Segment Start: Provided records

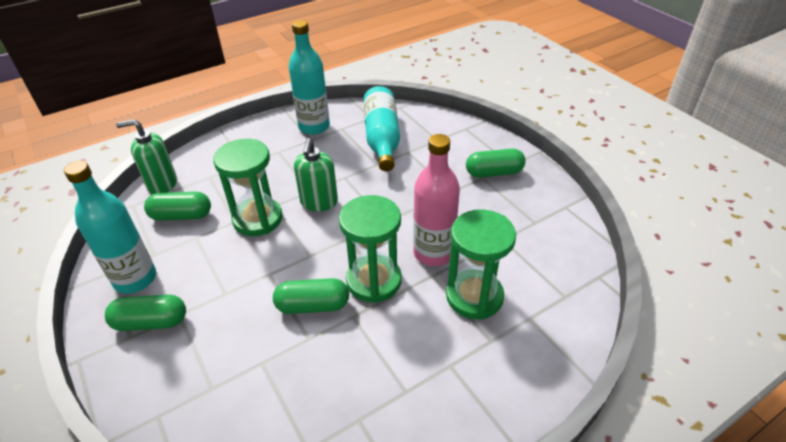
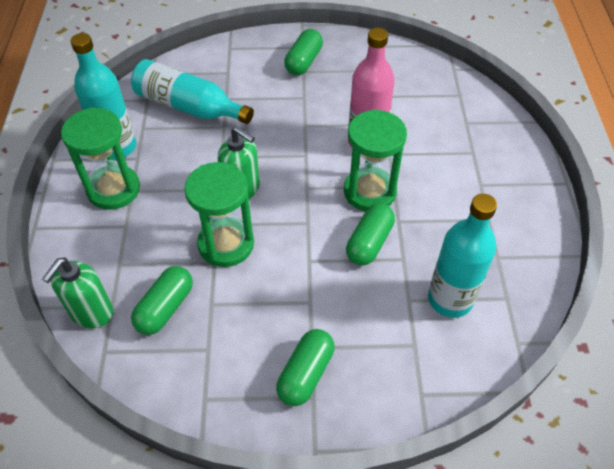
camera: 60 degrees left, 10 degrees up
(135, 279) = (234, 374): turquoise bottle -> turquoise bottle (450, 299)
(474, 296) = (427, 141): green hourglass -> green hourglass (114, 189)

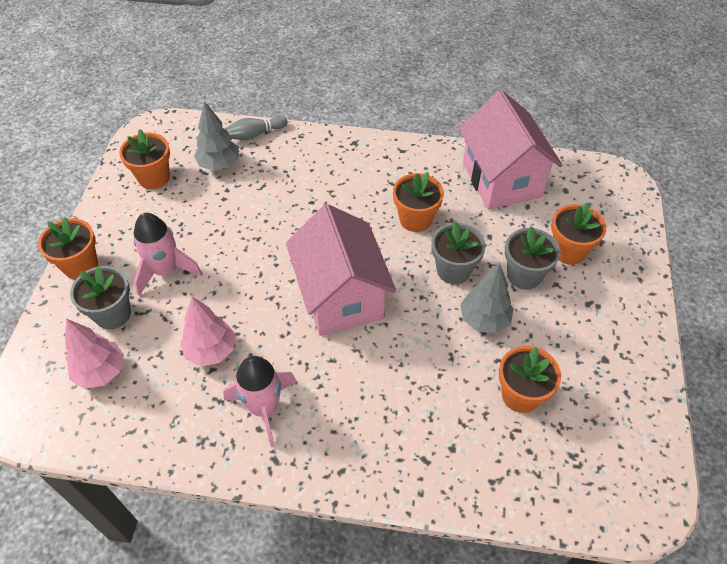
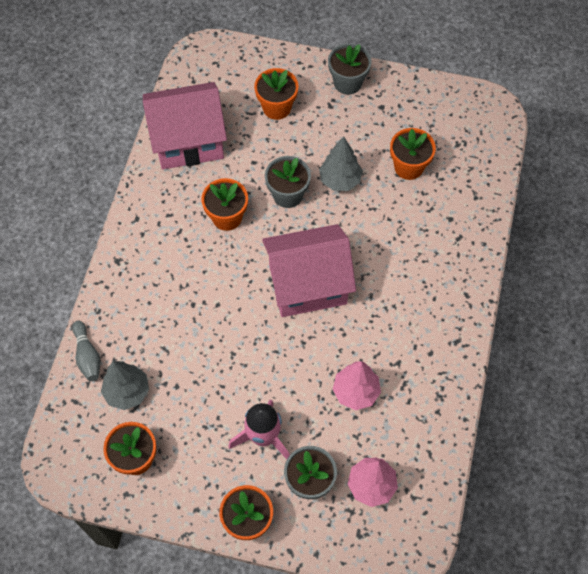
camera: 85 degrees left, 10 degrees up
(264, 408) = (412, 349): pink rocket -> none
(524, 275) = (298, 144): grey flower pot -> grey flower pot (347, 83)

Segment End: Provided records

Action item:
Your answer should consist of all lines above that include the string "left".

Written reply:
camera: 60 degrees left, 10 degrees up
camera: 85 degrees left, 10 degrees up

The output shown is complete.